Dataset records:
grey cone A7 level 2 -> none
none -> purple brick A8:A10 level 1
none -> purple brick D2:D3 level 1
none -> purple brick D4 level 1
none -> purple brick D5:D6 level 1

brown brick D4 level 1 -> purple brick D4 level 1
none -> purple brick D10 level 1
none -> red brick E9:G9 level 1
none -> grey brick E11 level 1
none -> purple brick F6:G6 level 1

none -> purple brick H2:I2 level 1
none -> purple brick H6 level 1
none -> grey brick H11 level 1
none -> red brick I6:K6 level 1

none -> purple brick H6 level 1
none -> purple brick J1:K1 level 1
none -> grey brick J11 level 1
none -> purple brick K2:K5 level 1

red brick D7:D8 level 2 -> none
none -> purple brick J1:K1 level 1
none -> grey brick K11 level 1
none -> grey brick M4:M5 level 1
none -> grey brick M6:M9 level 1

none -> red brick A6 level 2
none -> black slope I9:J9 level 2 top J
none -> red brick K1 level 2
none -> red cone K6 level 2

TO DO:
As listed above, the lines from the line with "none -> purple brick K2:K5 level 1" to the line with "none -> red brick A6 level 2" are to be echoed exactly, with both ends included and nothing added.

ANSWER BOX:
none -> purple brick K2:K5 level 1

red brick D7:D8 level 2 -> none
none -> purple brick J1:K1 level 1
none -> grey brick K11 level 1
none -> grey brick M4:M5 level 1
none -> grey brick M6:M9 level 1

none -> red brick A6 level 2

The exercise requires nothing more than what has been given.